EXERCISE – Will you write out the data exactly, excluding every picture?

[INPUT DATA Boundary: Start]

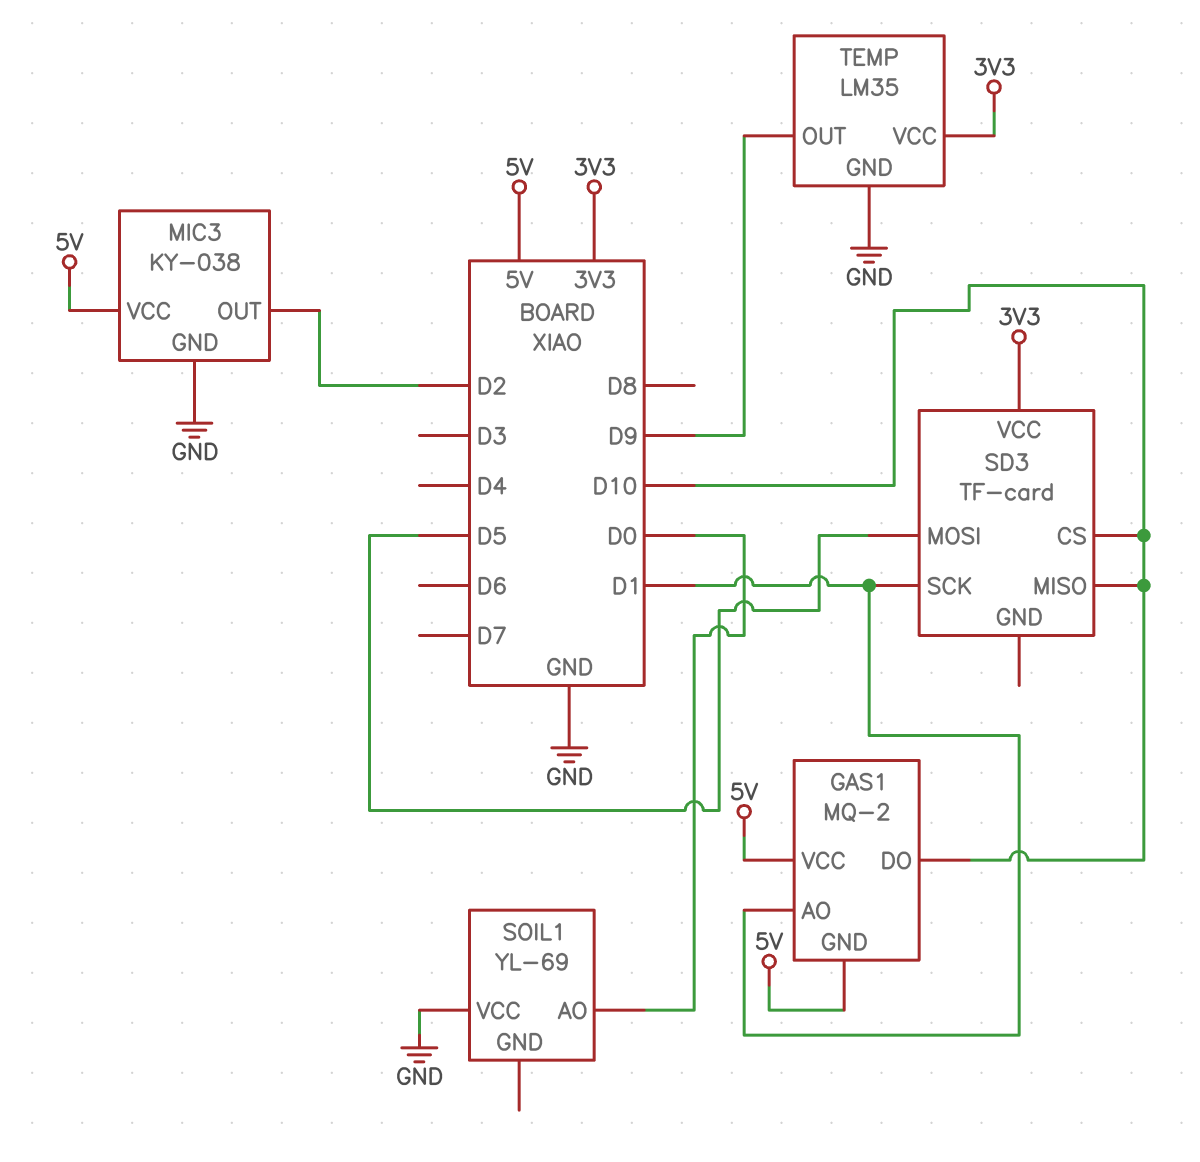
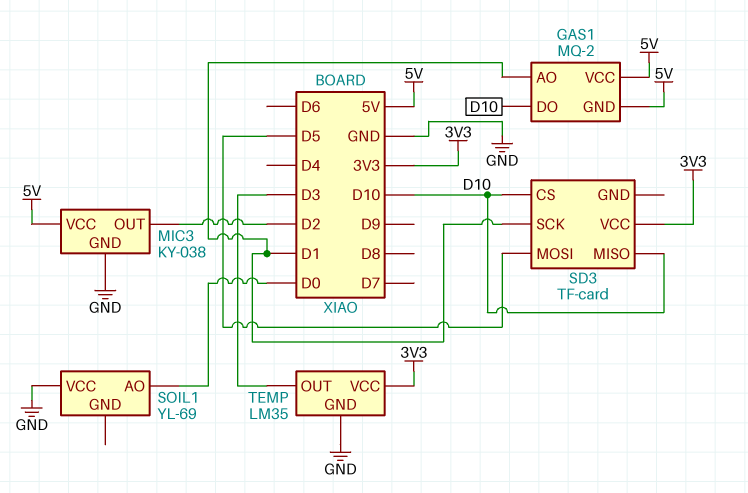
TEMP pin OUT: D9 -> D3

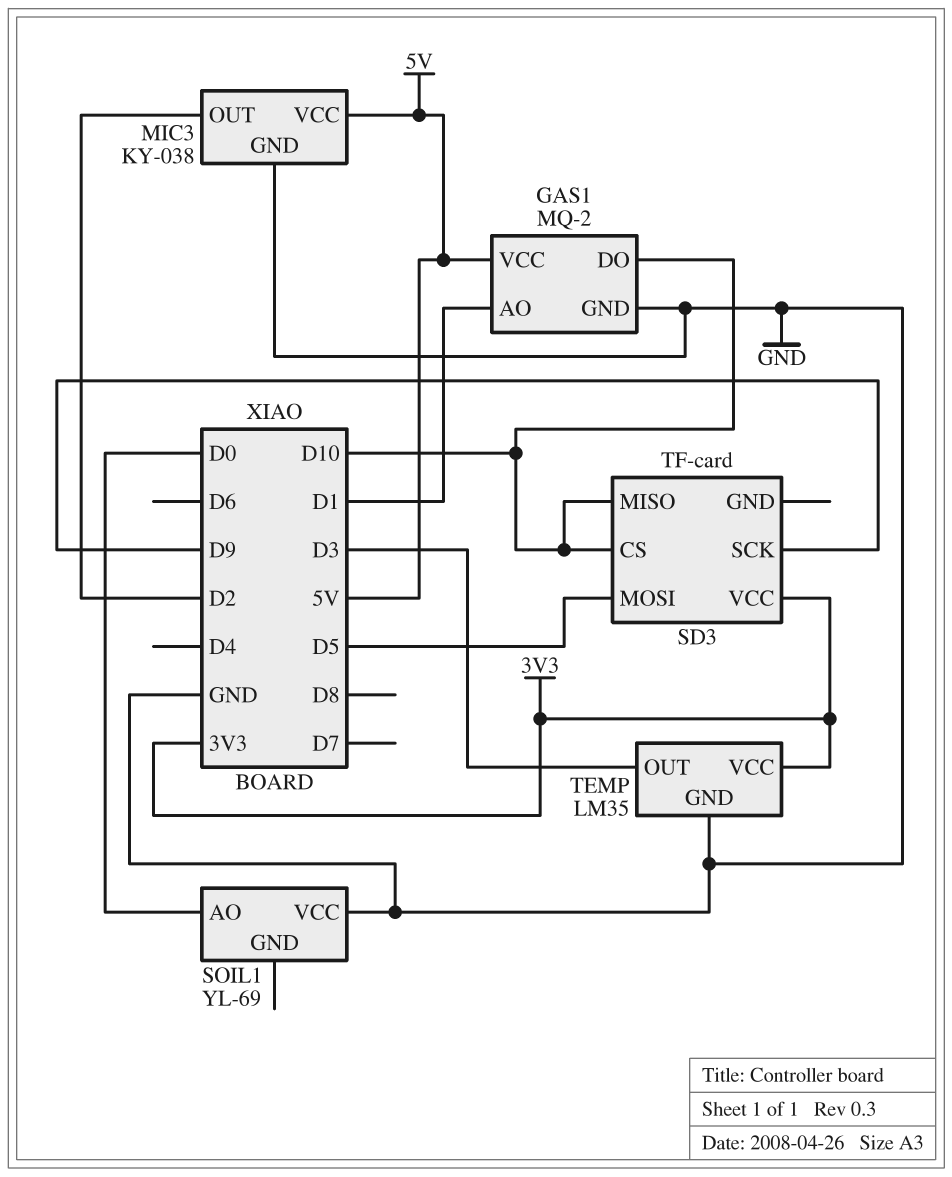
GAS1 pin GND: 5V -> GND
SD3 pin SCK: D1 -> D9

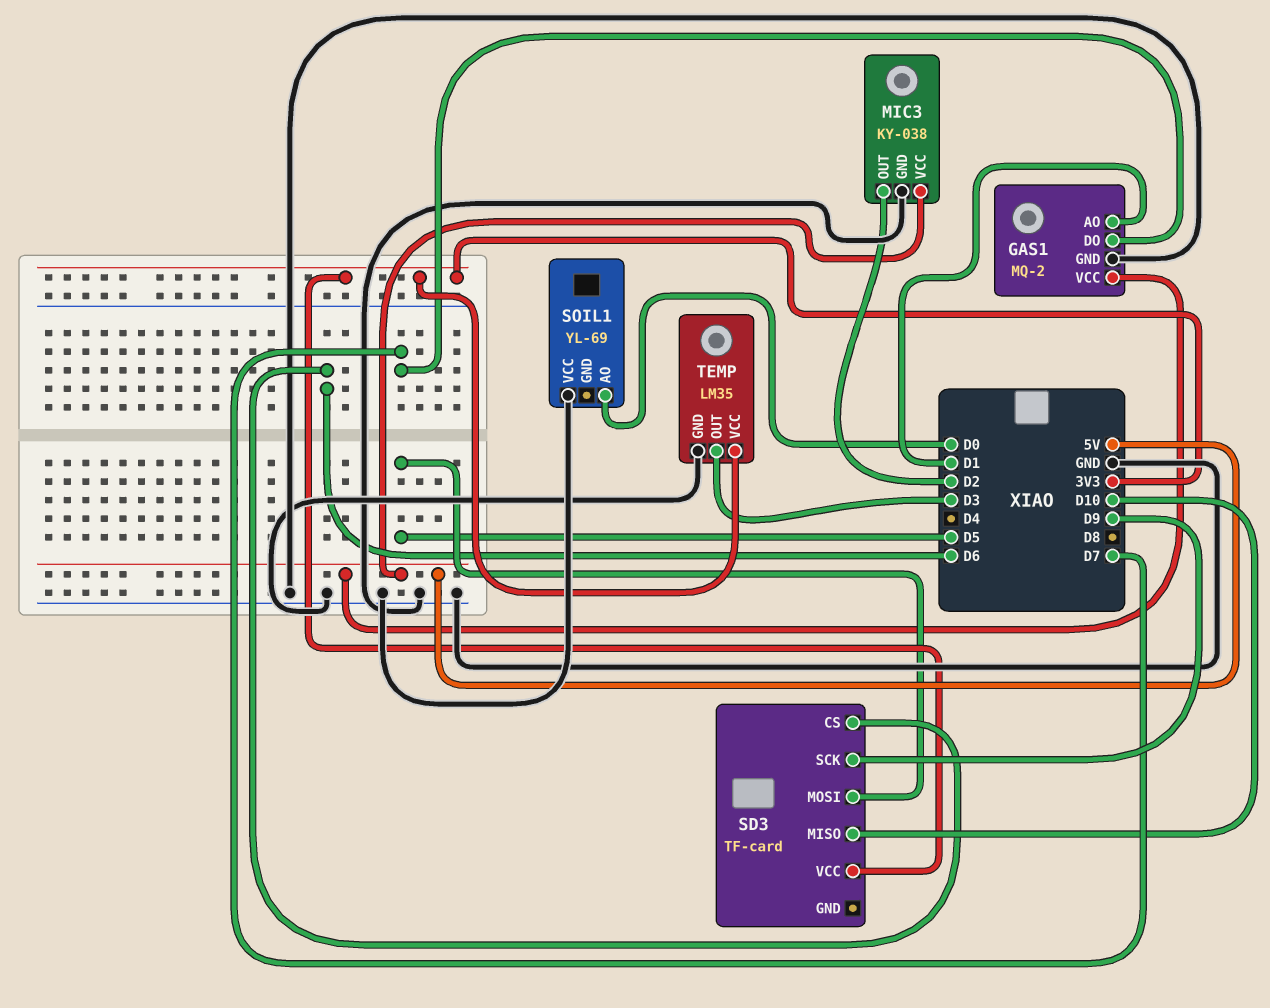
GAS1 pin DO: D10 -> D7
SD3 pin CS: D10 -> D6

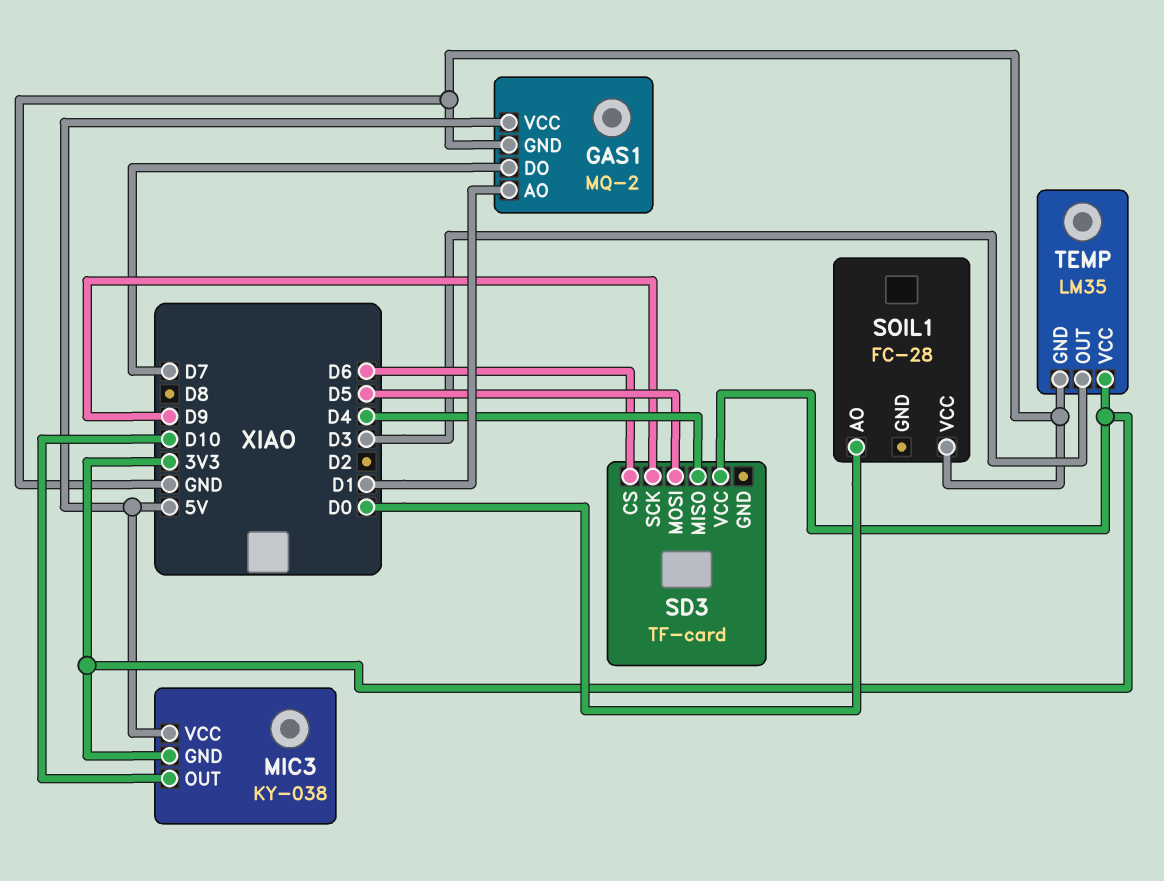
MIC3 pin GND: GND -> 3V3
MIC3 pin OUT: D2 -> D10
SD3 pin MISO: D10 -> D4
SOIL1: YL-69 -> FC-28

[INPUT DATA Boundary: End]

ANSWER BELOW –
TEMP pin OUT: D9 -> D3

GAS1 pin GND: 5V -> GND
SD3 pin SCK: D1 -> D9

GAS1 pin DO: D10 -> D7
SD3 pin CS: D10 -> D6

MIC3 pin GND: GND -> 3V3
MIC3 pin OUT: D2 -> D10
SD3 pin MISO: D10 -> D4
SOIL1: YL-69 -> FC-28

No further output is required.